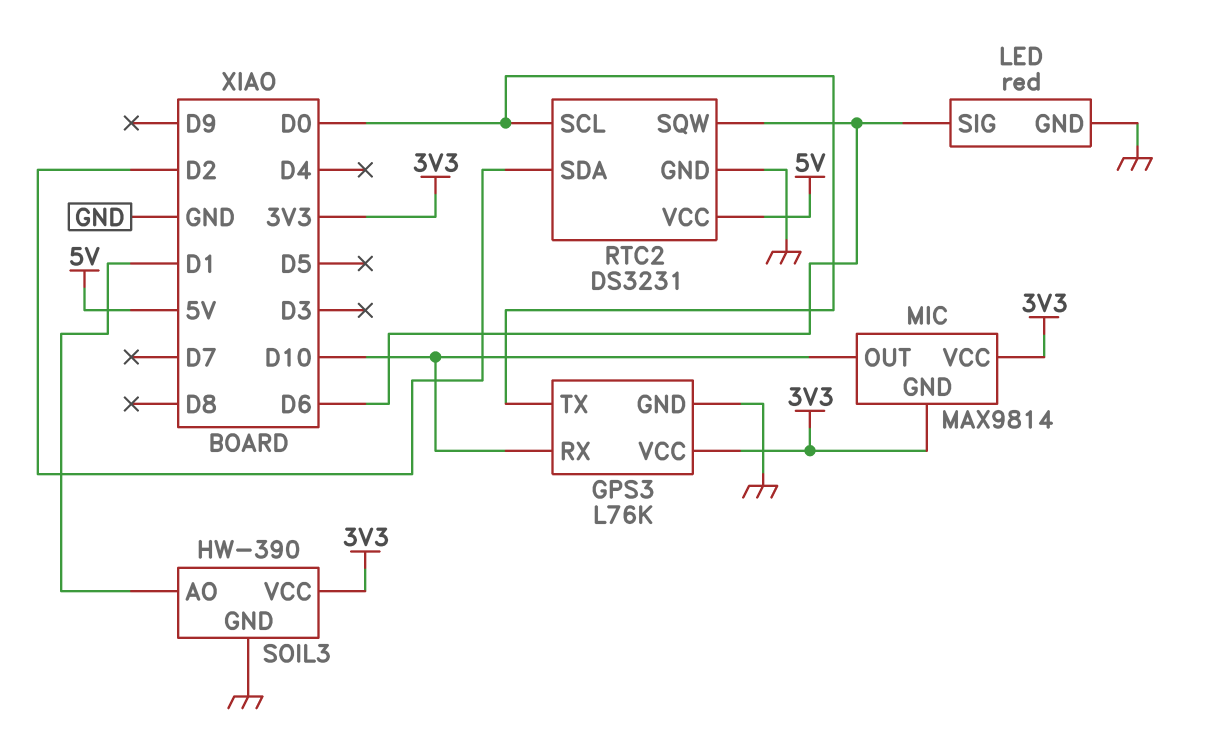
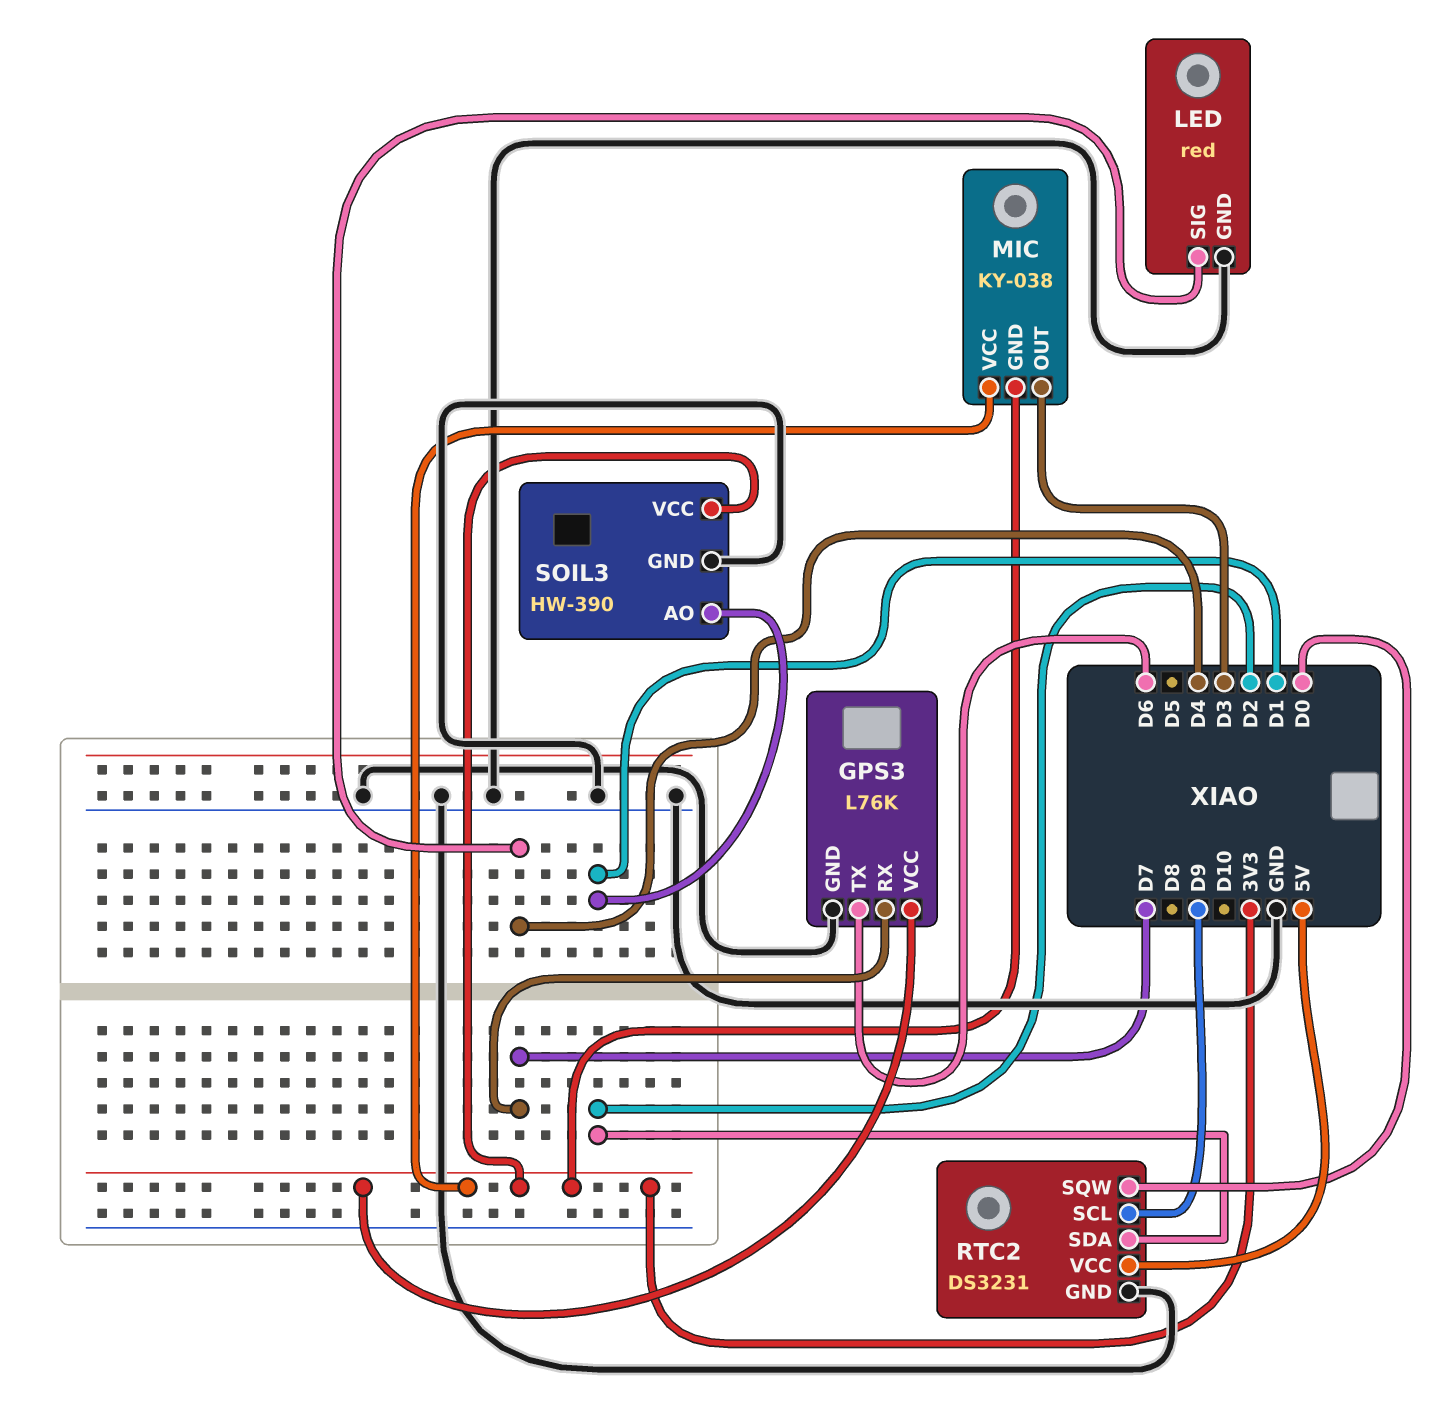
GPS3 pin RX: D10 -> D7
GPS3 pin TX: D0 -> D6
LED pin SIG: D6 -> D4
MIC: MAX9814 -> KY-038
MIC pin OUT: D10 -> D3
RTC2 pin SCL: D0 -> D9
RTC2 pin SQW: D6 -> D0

* * *

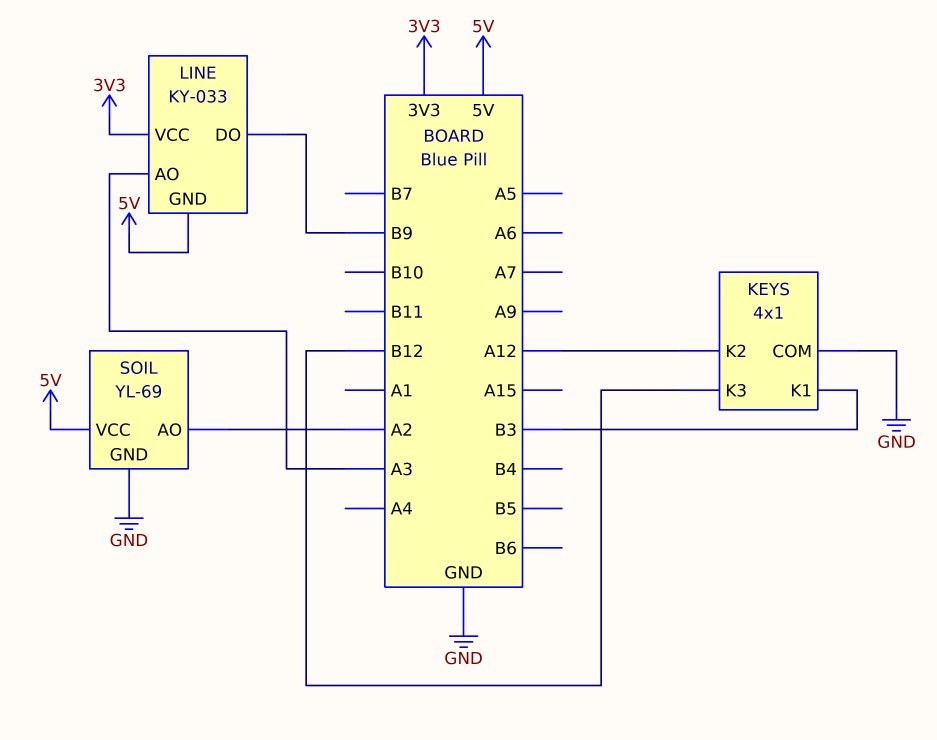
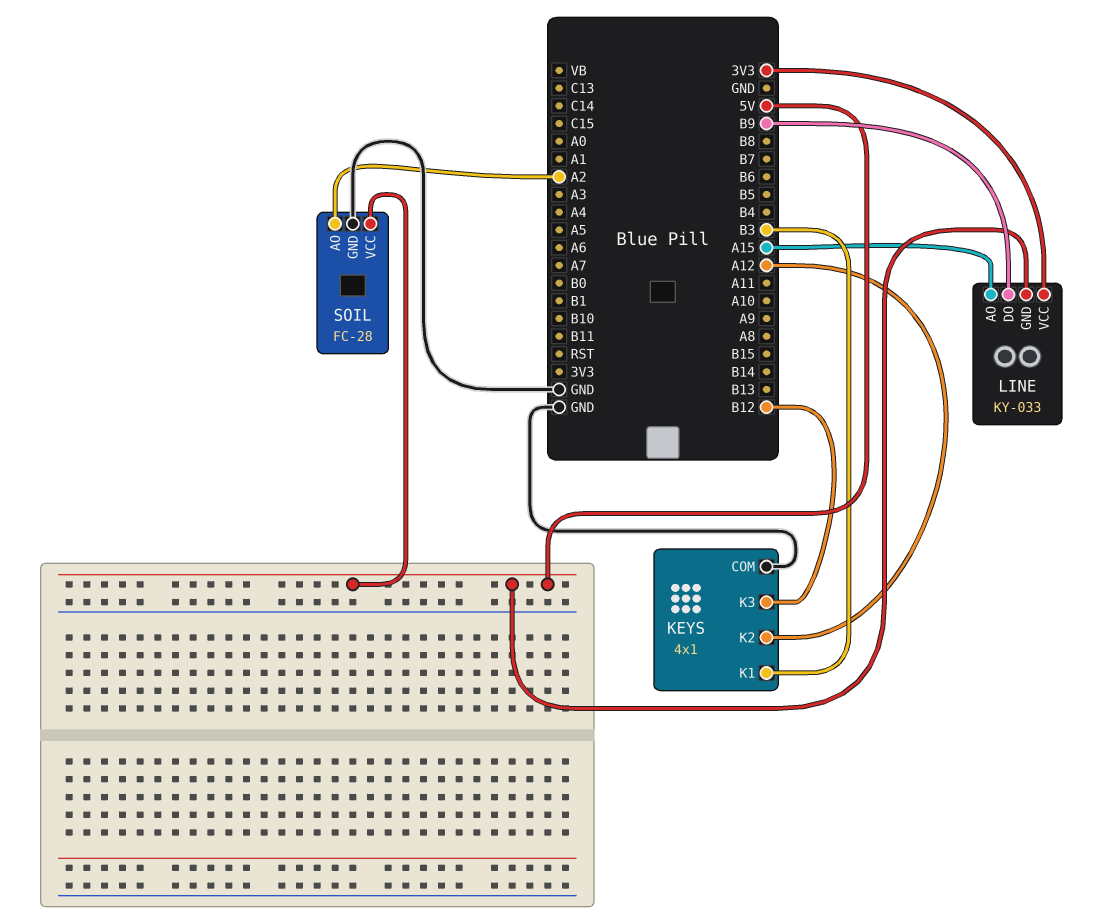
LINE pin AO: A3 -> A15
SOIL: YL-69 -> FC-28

● PROBLEM TO SOLVE:
Your task for the entries above: copy exactly the span starting with the line with "GPS3 pin RX: D10 -> D7" and going on through the line with "RTC2 pin SQW: D6 -> D0", both lines included, and nothing else.

● RESPONSE AREA:
GPS3 pin RX: D10 -> D7
GPS3 pin TX: D0 -> D6
LED pin SIG: D6 -> D4
MIC: MAX9814 -> KY-038
MIC pin OUT: D10 -> D3
RTC2 pin SCL: D0 -> D9
RTC2 pin SQW: D6 -> D0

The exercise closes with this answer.